Before-and-after object listings
---------------

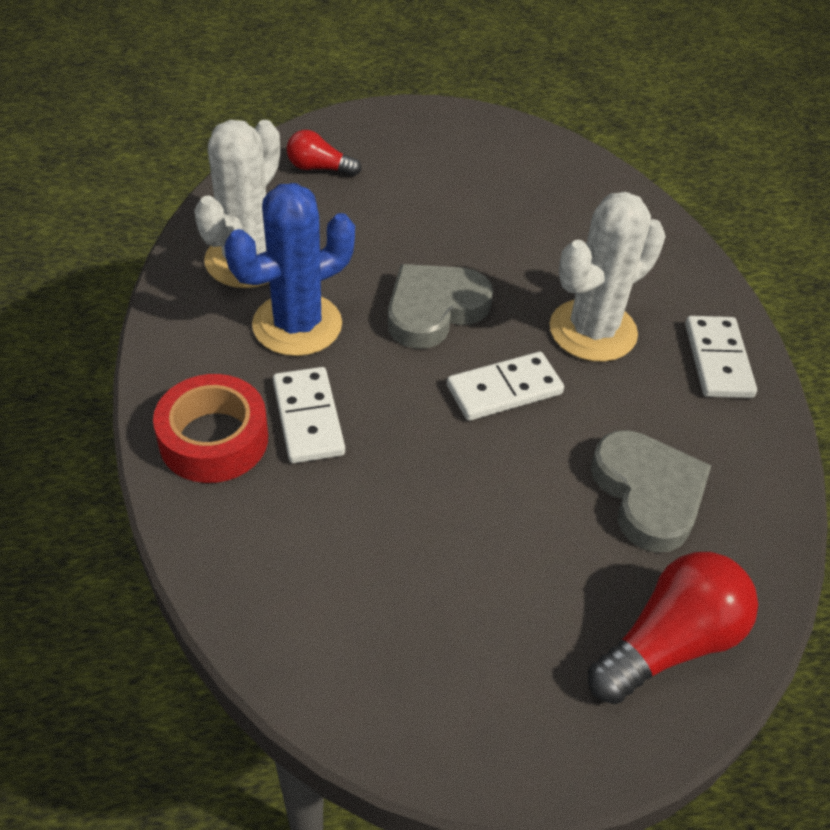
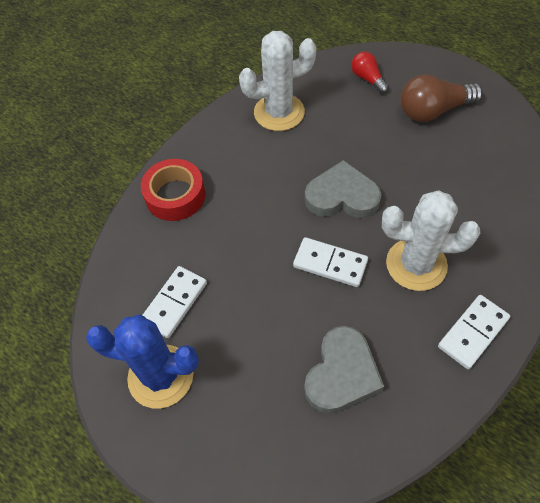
camera: 50 degrees right, 10 degrees up
blue cactus [224,183,355,356] -> blue cactus moved to [86,314,199,409]
white domino [273,367,345,463] -> white domino moved to [143,266,207,338]
red light bulb [588,552,758,704] -> none
none -> brown light bulb [400,74,483,122]

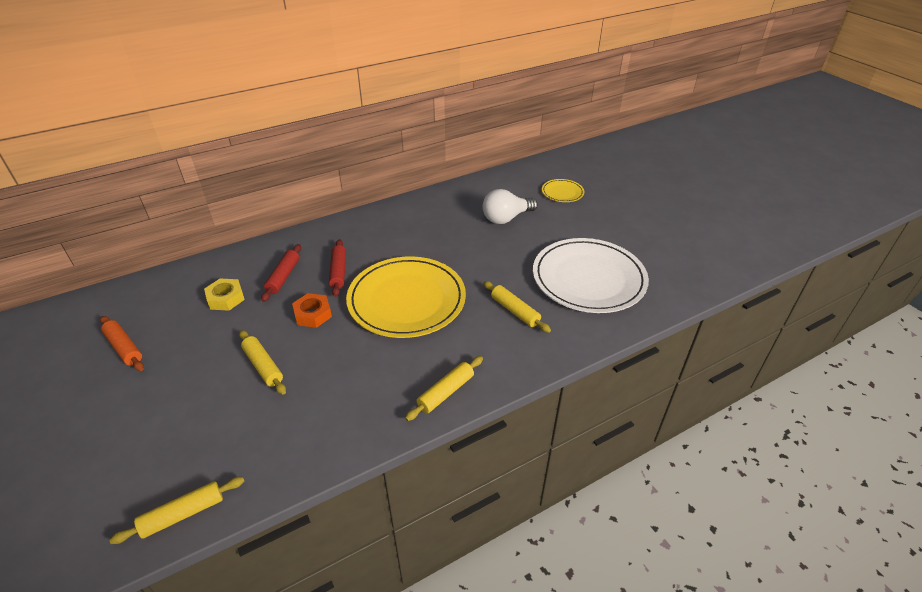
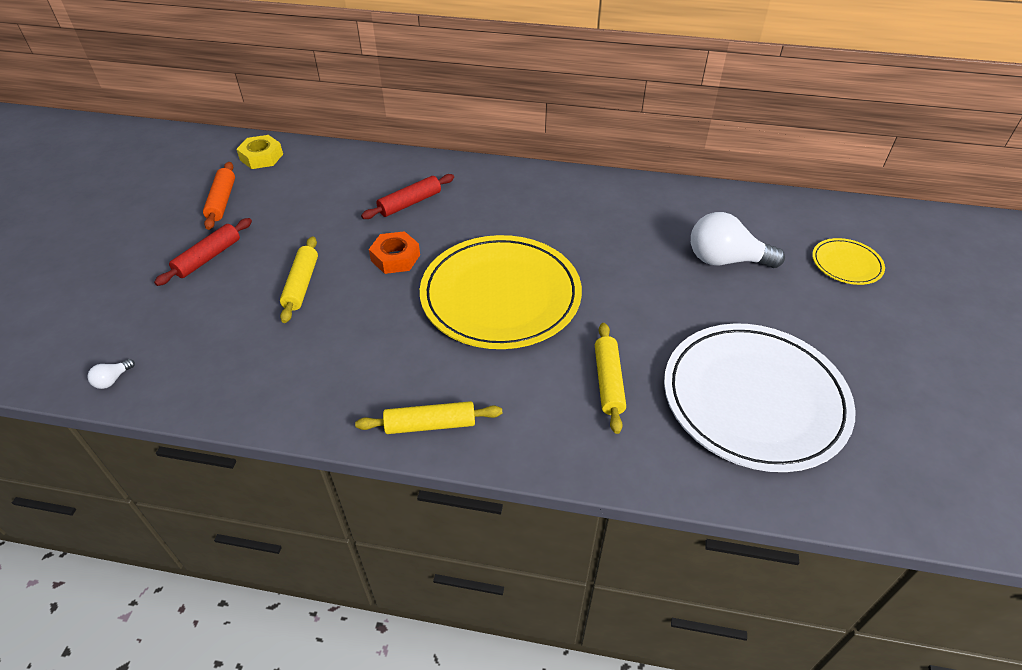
camera: 40 degrees right, 5 degrees up
yellow rolling pin [109,477,244,544] -> white light bulb [87,359,135,389]
yellow nut [204,278,245,311] -> yellow nut moved to [236,135,283,169]
red rolling pin [329,239,346,297] -> red rolling pin moved to [154,218,252,286]

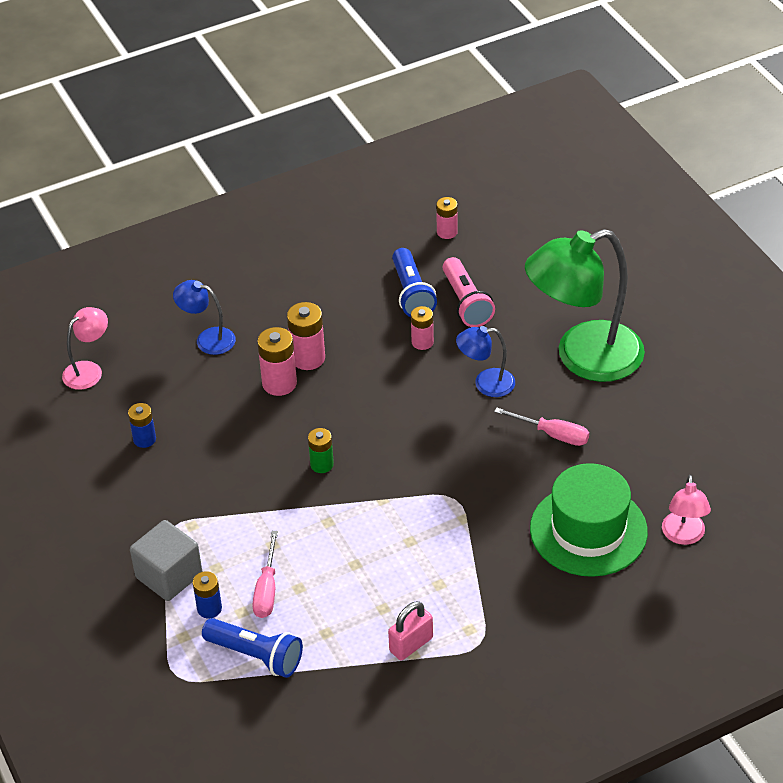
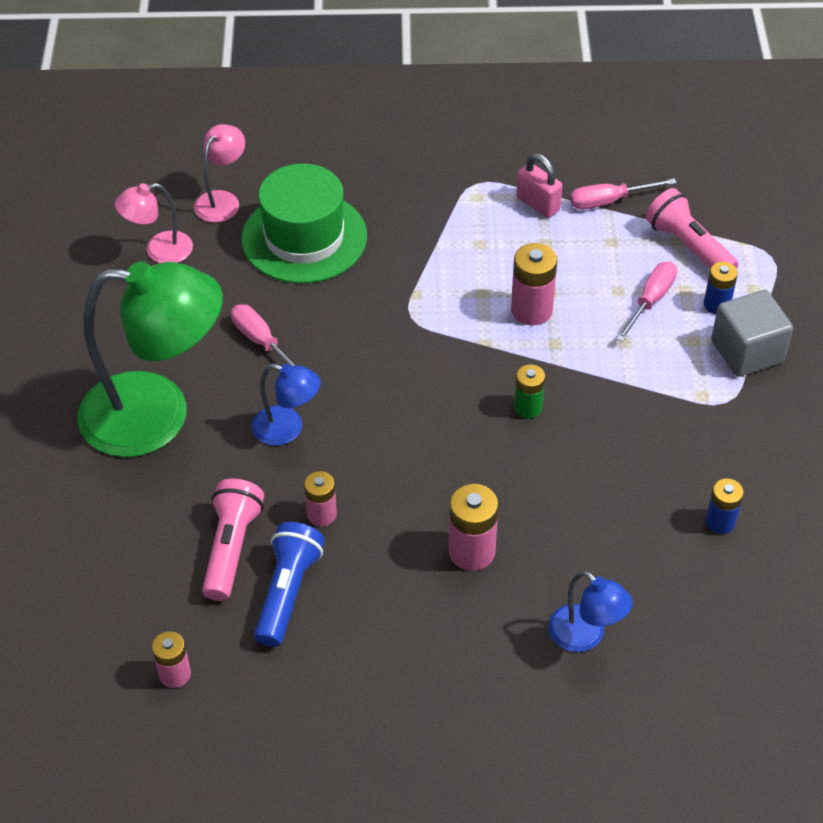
camera: 155 degrees left, 5 degrees up
pink lamp [62,307,108,390] -> pink lamp moved to [115,183,193,263]
blue flashlight [202,618,303,678] -> pink flashlight [645,188,738,269]
pink battery [257,327,297,396] -> pink battery moved to [511,243,557,325]
pink padlock [388,601,433,661] -> pink padlock turned 60 degrees clockwise [516,153,563,218]
none -> pink screwdriver [570,178,677,209]

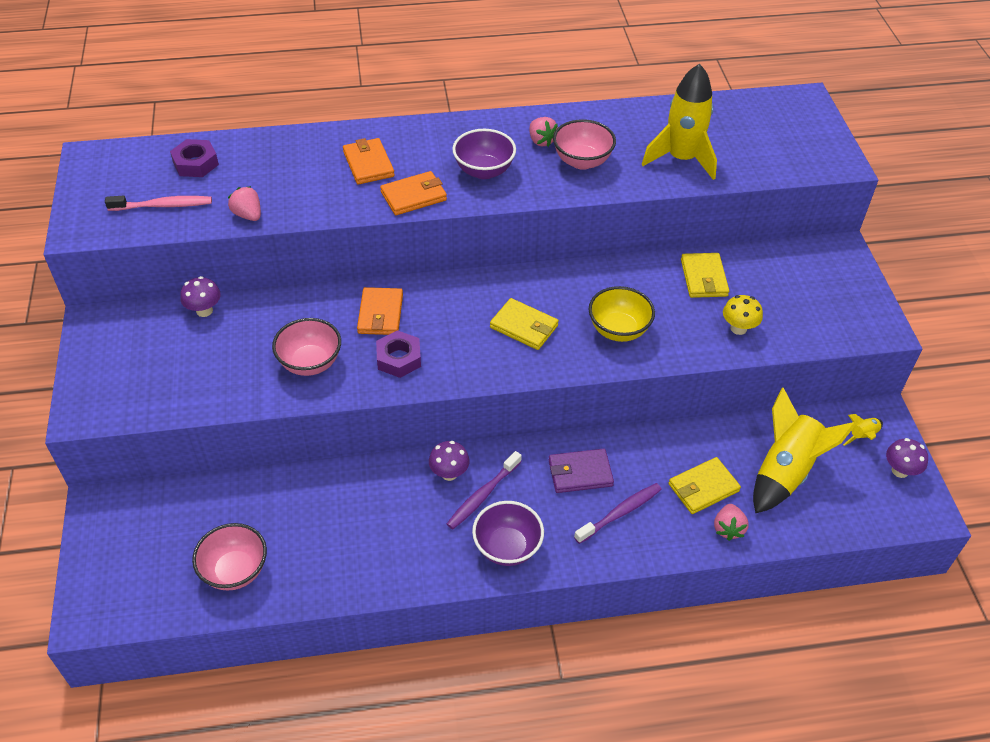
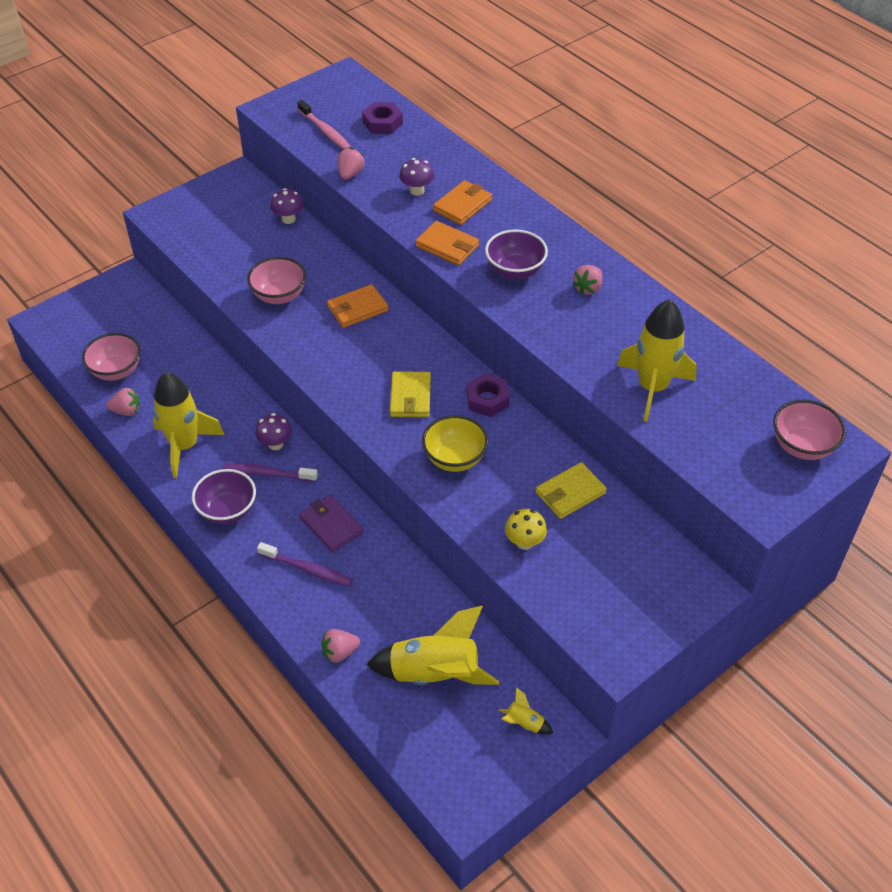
camera: 60 degrees right, 0 degrees up
purple nut [376,330,421,378] -> purple nut moved to [466,373,510,417]
pink bowl [553,119,616,170] -> pink bowl moved to [773,400,846,460]
yellow wallet [669,457,741,514] -> none
purple mushroom [886,438,928,478] -> purple mushroom moved to [399,158,434,196]
none -> pink strawberry [106,388,140,416]
none -> yellow rocket [153,372,224,478]

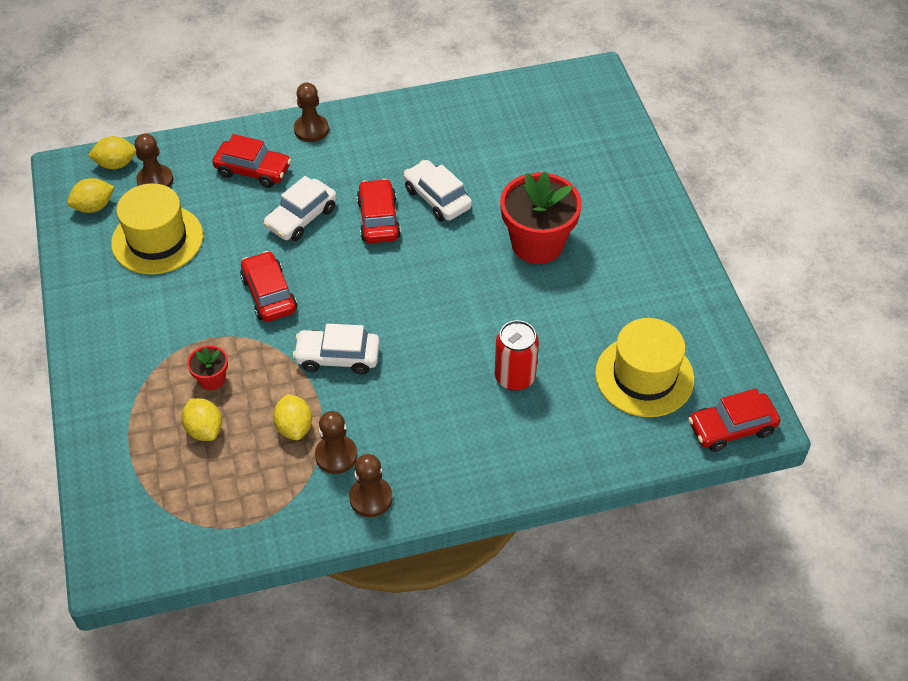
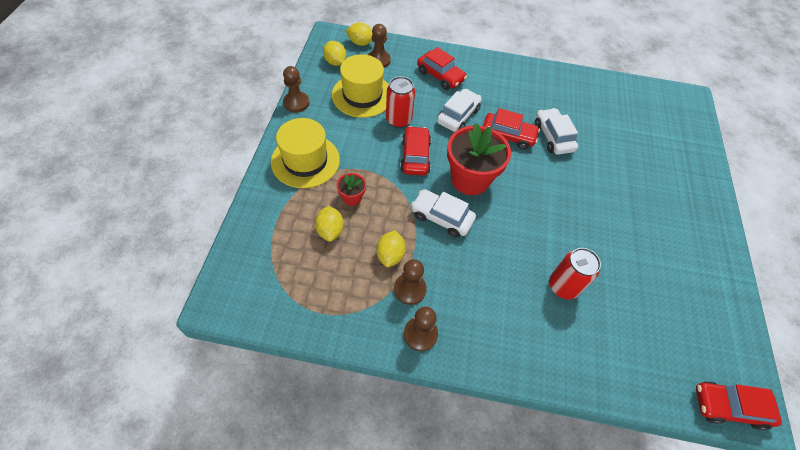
camera: 20 degrees right, 5 degrees up
yellow lemon [67,178,114,213] -> yellow lemon turned 60 degrees clockwise [323,41,346,66]
white car [263,176,337,241] -> white car turned 150 degrees clockwise [437,89,482,132]
brown pawn [294,83,329,142] -> brown pawn moved to [283,66,309,113]
red car [357,179,401,243] -> red car turned 90 degrees clockwise [483,108,540,150]
red flower pot [500,171,582,264] -> red flower pot moved to [447,123,511,195]
yellow hat [595,318,694,417] -> yellow hat moved to [271,118,340,188]
none -> red can [386,76,415,128]

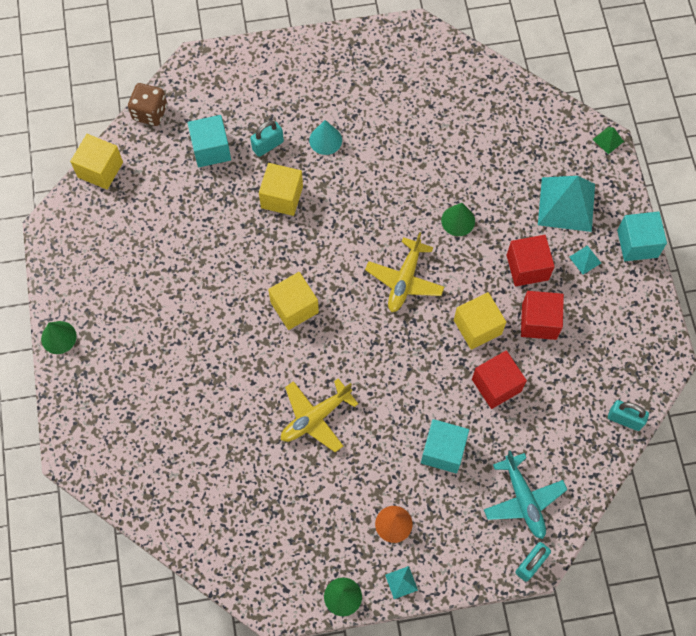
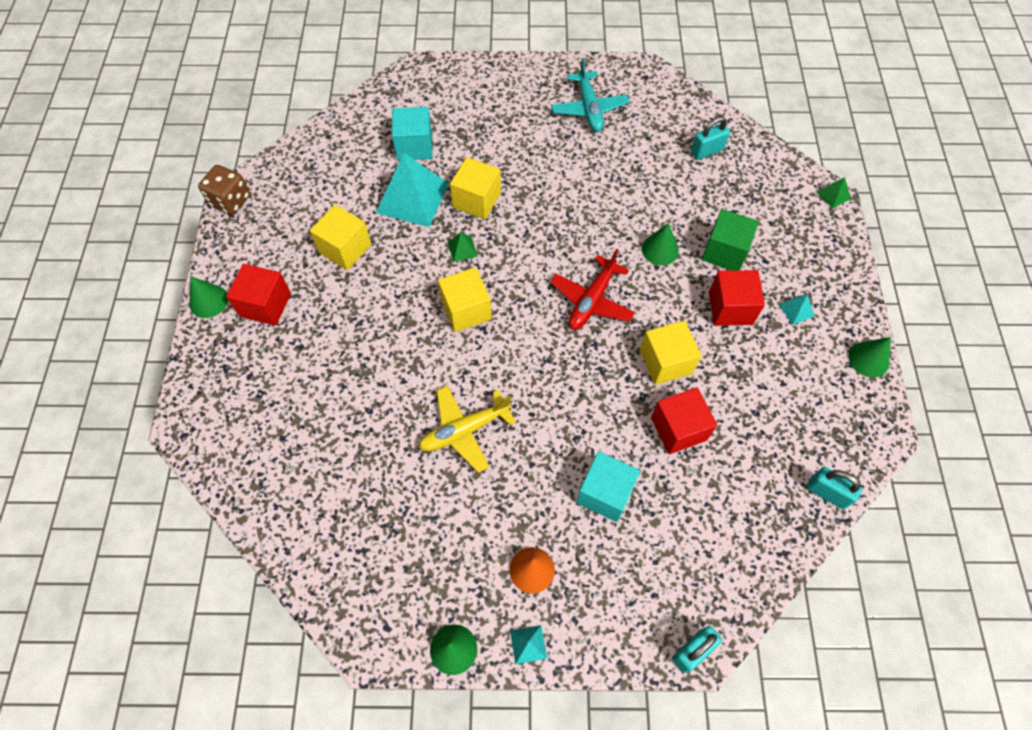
camera: 10 degrees right, 5 degrees down
yellow cube [70,134,123,190] -> yellow cube moved to [310,205,371,270]
brown dice [128,83,167,126] -> brown dice moved to [198,165,250,215]
turquoise padlock [250,120,284,157] -> turquoise padlock moved to [691,117,730,160]
turquoise cone [309,120,342,155] -> none
yellow plane [365,232,444,312] -> red plane [550,249,635,330]
turquoise plane [484,451,567,539] -> turquoise plane moved to [551,58,629,132]
red cube [521,291,564,340] -> red cube moved to [226,264,291,326]
turquoise pyramid [538,176,595,232] -> turquoise pyramid moved to [376,153,449,227]
turquoise cube [617,211,667,261] -> none
none -> green pyramid [448,232,478,262]
none -> green cube [702,209,759,271]
none -> green cone [849,337,891,378]

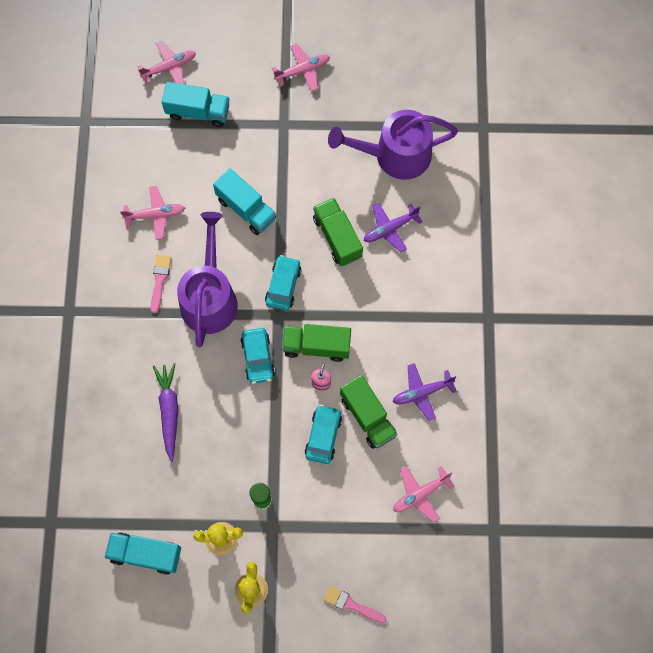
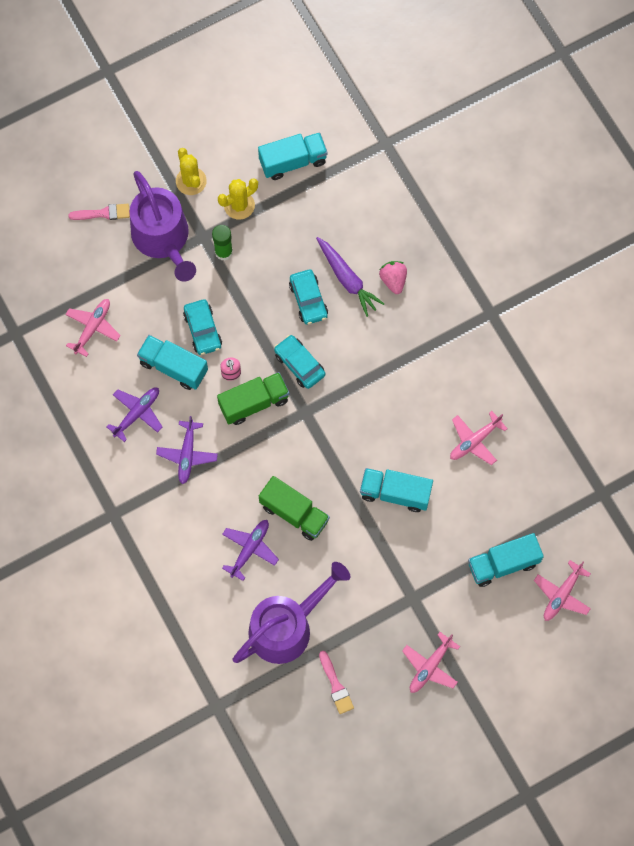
camera: 150 degrees right, 0 degrees up
pink brush [151,255,171,313] -> pink brush moved to [319,651,354,714]
purple watering can [177,212,238,347] -> purple watering can moved to [130,171,196,282]
turquoise car [265,255,301,311] -> turquoise car moved to [289,269,328,325]
green truck [340,375,397,449] -> turquoise truck [137,335,208,390]
none -> purple plane [156,416,218,484]
none -> pink strawberry [379,261,407,294]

---------------

§ **Instructions for the task**
Would you return the data exactly as written, without the pictures?

§ **Task solution**
camera: 50 degrees right, 10 degrees up
blue cactus [224,183,355,356] -> blue cactus moved to [86,314,199,409]
white domino [273,367,345,463] -> white domino moved to [143,266,207,338]
red light bulb [588,552,758,704] -> none
none -> brown light bulb [400,74,483,122]

camera: 40 degrees right, 5 degrees up
yellow rolling pin [109,477,244,544] -> white light bulb [87,359,135,389]
yellow nut [204,278,245,311] -> yellow nut moved to [236,135,283,169]
red rolling pin [329,239,346,297] -> red rolling pin moved to [154,218,252,286]

camera: 155 degrees left, 5 degrees up
pink lamp [62,307,108,390] -> pink lamp moved to [115,183,193,263]
blue flashlight [202,618,303,678] -> pink flashlight [645,188,738,269]
pink battery [257,327,297,396] -> pink battery moved to [511,243,557,325]
pink padlock [388,601,433,661] -> pink padlock turned 60 degrees clockwise [516,153,563,218]
none -> pink screwdriver [570,178,677,209]

camera: 60 degrees right, 0 degrees up
purple nut [376,330,421,378] -> purple nut moved to [466,373,510,417]
pink bowl [553,119,616,170] -> pink bowl moved to [773,400,846,460]
yellow wallet [669,457,741,514] -> none
purple mushroom [886,438,928,478] -> purple mushroom moved to [399,158,434,196]
none -> pink strawberry [106,388,140,416]
none -> yellow rocket [153,372,224,478]

camera: 20 degrees right, 5 degrees up
yellow lemon [67,178,114,213] -> yellow lemon turned 60 degrees clockwise [323,41,346,66]
white car [263,176,337,241] -> white car turned 150 degrees clockwise [437,89,482,132]
brown pawn [294,83,329,142] -> brown pawn moved to [283,66,309,113]
red car [357,179,401,243] -> red car turned 90 degrees clockwise [483,108,540,150]
red flower pot [500,171,582,264] -> red flower pot moved to [447,123,511,195]
yellow hat [595,318,694,417] -> yellow hat moved to [271,118,340,188]
none -> red can [386,76,415,128]

camera: 10 degrees right, 5 degrees down
yellow cube [70,134,123,190] -> yellow cube moved to [310,205,371,270]
brown dice [128,83,167,126] -> brown dice moved to [198,165,250,215]
turquoise padlock [250,120,284,157] -> turquoise padlock moved to [691,117,730,160]
turquoise cone [309,120,342,155] -> none
yellow plane [365,232,444,312] -> red plane [550,249,635,330]
turquoise plane [484,451,567,539] -> turquoise plane moved to [551,58,629,132]
red cube [521,291,564,340] -> red cube moved to [226,264,291,326]
turquoise pyramid [538,176,595,232] -> turquoise pyramid moved to [376,153,449,227]
turquoise cube [617,211,667,261] -> none
none -> green pyramid [448,232,478,262]
none -> green cube [702,209,759,271]
none -> green cone [849,337,891,378]

camera: 150 degrees right, 0 degrees up
pink brush [151,255,171,313] -> pink brush moved to [319,651,354,714]
purple watering can [177,212,238,347] -> purple watering can moved to [130,171,196,282]
turquoise car [265,255,301,311] -> turquoise car moved to [289,269,328,325]
green truck [340,375,397,449] -> turquoise truck [137,335,208,390]
none -> purple plane [156,416,218,484]
none -> pink strawberry [379,261,407,294]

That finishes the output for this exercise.